*** Opening of Entries supplied ***

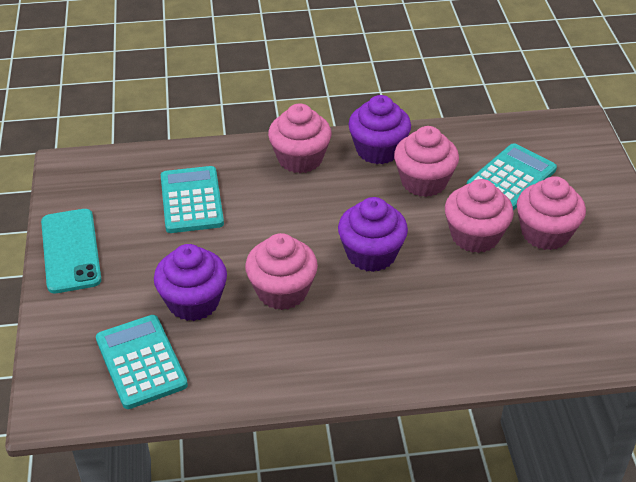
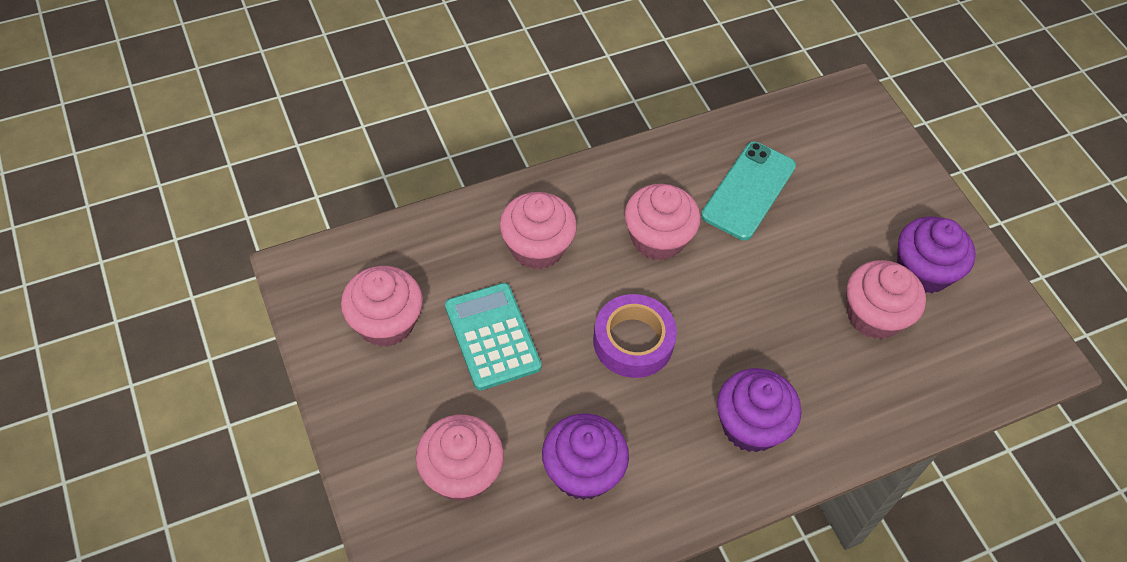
purple tape: 0 -> 1
turquoise calculator: 3 -> 1

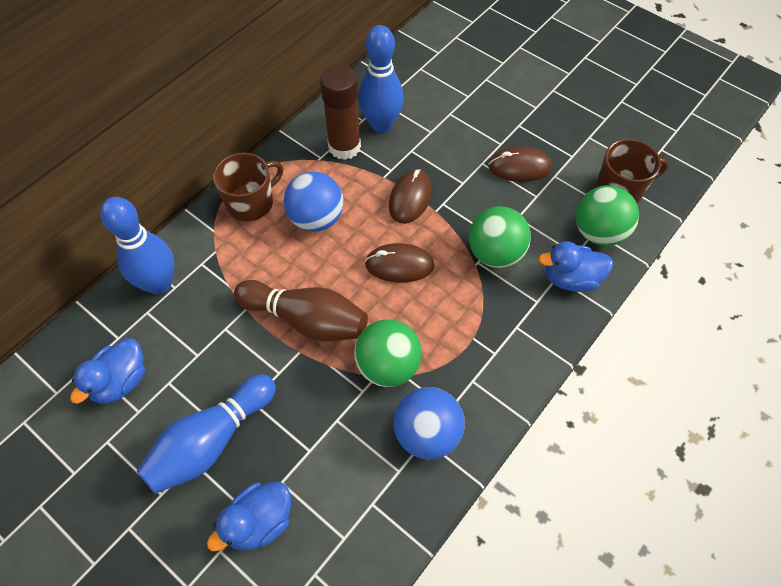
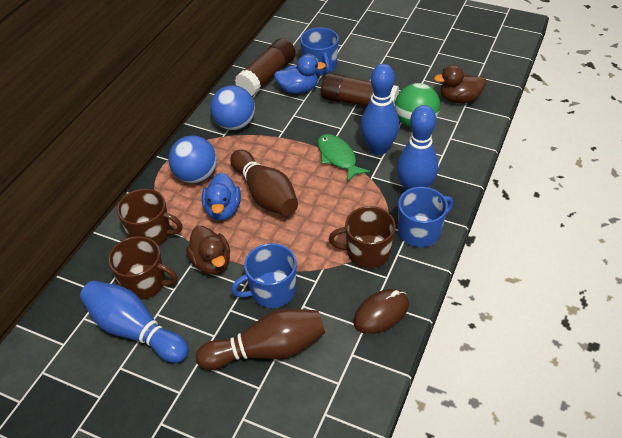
blue duck: 3 -> 2
blue mug: 0 -> 3
brown bowling pin: 1 -> 2
brown duck: 0 -> 2
brown glue stick: 1 -> 2
brown mouse: 3 -> 1
brown mug: 2 -> 3
green ball: 3 -> 1
green fish: 0 -> 1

*** Close of Entries supplied ***

What to do
For the string "brown", give the number of lines in the records that contain it and nothing besides.

Answer space
5